### [Exercise details]
Give the data below again exactly as it stands. Omit the pictures.

Segment Start: Input material

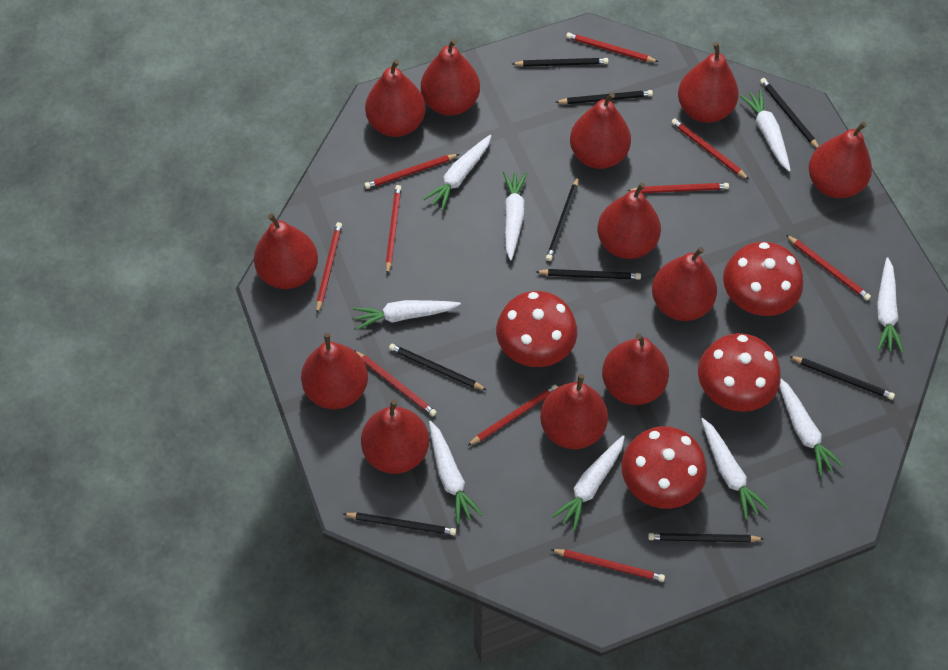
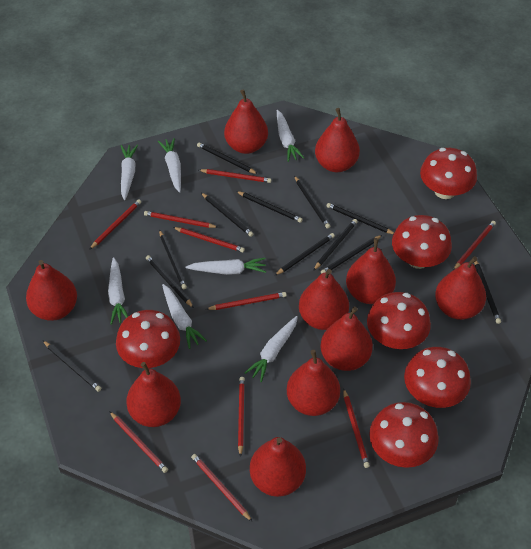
black pencil: 9 -> 12
red mushroom: 4 -> 6
red pear: 12 -> 10
white carrot: 9 -> 7

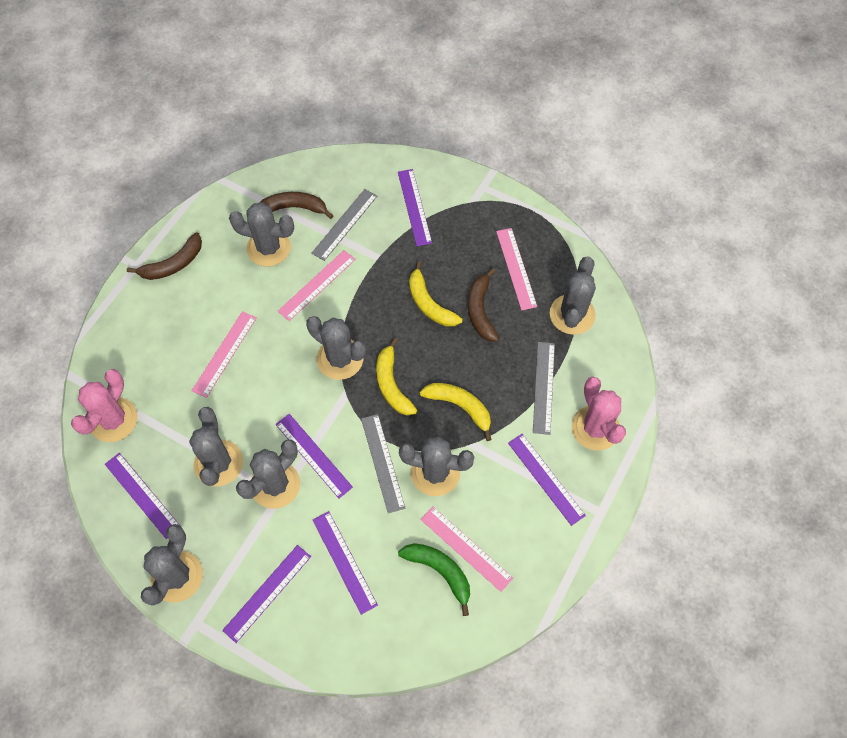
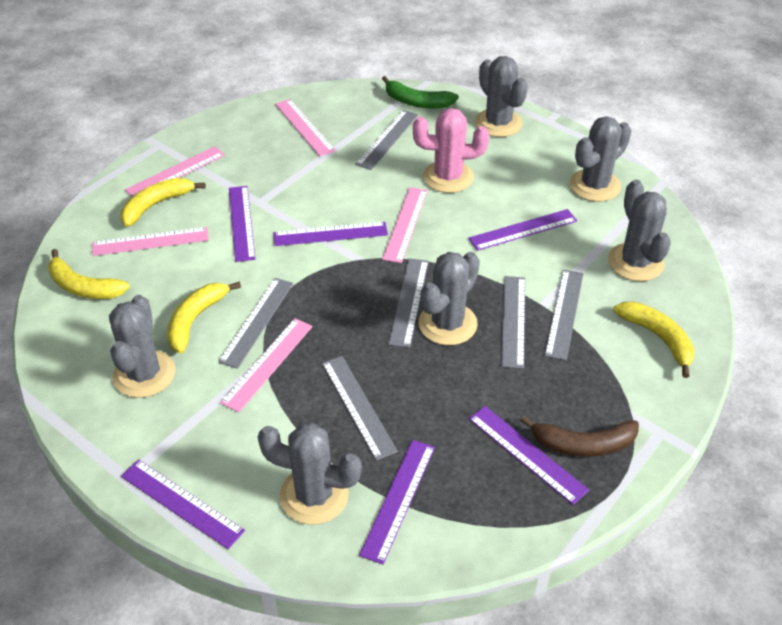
brown banana: 3 -> 1
grey cactus: 7 -> 6
grey ruler: 3 -> 6
pink cactus: 2 -> 1
pink ruler: 4 -> 5
yellow banana: 3 -> 4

Segment End: Input material

### [Answer space]
black pencil: 9 -> 12
red mushroom: 4 -> 6
red pear: 12 -> 10
white carrot: 9 -> 7

brown banana: 3 -> 1
grey cactus: 7 -> 6
grey ruler: 3 -> 6
pink cactus: 2 -> 1
pink ruler: 4 -> 5
yellow banana: 3 -> 4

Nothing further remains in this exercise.